> _What is expected_:
Among the lines below, take the one holding "IR3 pin OUT: D2 -> none", the one holding "JOY pin VRY: 10 -> A1", and all lines between them. Set them down exactly.

*** Opening of Exercise input ***

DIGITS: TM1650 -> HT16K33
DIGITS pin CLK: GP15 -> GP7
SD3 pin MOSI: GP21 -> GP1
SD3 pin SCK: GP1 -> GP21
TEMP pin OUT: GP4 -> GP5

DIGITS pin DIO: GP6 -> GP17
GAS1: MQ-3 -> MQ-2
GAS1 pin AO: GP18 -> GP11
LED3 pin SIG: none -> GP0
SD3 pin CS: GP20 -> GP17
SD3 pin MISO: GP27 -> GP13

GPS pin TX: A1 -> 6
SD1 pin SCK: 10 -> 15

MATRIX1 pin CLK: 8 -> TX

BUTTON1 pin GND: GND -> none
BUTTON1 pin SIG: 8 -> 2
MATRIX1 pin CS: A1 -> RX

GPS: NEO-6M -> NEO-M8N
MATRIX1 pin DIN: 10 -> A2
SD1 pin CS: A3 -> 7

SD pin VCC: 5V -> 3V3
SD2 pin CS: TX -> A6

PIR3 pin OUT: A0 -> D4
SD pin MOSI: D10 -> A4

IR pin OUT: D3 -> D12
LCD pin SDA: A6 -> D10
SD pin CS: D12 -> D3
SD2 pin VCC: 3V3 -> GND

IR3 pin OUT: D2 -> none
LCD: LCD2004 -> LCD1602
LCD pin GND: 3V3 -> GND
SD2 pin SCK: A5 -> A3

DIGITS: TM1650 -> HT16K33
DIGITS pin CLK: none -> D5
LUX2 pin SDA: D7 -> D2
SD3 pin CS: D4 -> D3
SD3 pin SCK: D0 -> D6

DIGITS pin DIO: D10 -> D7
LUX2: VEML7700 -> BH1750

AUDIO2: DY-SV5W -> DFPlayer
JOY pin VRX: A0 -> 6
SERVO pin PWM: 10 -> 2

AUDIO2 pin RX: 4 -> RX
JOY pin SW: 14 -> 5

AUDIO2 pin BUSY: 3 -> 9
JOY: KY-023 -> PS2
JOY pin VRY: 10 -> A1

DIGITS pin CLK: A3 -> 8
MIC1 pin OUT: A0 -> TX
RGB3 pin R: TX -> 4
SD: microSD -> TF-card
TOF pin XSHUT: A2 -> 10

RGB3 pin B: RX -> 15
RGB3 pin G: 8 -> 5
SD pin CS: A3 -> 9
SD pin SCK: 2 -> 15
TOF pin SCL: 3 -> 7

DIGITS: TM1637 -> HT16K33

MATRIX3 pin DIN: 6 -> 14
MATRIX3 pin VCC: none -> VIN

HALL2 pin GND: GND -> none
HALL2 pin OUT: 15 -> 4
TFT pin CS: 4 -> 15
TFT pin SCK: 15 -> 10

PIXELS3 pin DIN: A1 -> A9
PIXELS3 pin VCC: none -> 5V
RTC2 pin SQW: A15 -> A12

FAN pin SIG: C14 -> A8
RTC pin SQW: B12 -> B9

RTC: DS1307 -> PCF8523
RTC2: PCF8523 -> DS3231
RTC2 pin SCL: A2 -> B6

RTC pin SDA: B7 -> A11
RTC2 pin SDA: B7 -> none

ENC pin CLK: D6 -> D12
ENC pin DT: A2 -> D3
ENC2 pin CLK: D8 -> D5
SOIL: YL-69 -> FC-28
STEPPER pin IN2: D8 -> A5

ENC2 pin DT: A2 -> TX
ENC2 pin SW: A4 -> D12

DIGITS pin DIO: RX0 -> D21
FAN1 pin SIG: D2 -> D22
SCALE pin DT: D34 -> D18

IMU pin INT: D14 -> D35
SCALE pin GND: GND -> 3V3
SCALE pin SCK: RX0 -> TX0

*** Close of Exercise input ***

> _Written response_:
IR3 pin OUT: D2 -> none
LCD: LCD2004 -> LCD1602
LCD pin GND: 3V3 -> GND
SD2 pin SCK: A5 -> A3

DIGITS: TM1650 -> HT16K33
DIGITS pin CLK: none -> D5
LUX2 pin SDA: D7 -> D2
SD3 pin CS: D4 -> D3
SD3 pin SCK: D0 -> D6

DIGITS pin DIO: D10 -> D7
LUX2: VEML7700 -> BH1750

AUDIO2: DY-SV5W -> DFPlayer
JOY pin VRX: A0 -> 6
SERVO pin PWM: 10 -> 2

AUDIO2 pin RX: 4 -> RX
JOY pin SW: 14 -> 5

AUDIO2 pin BUSY: 3 -> 9
JOY: KY-023 -> PS2
JOY pin VRY: 10 -> A1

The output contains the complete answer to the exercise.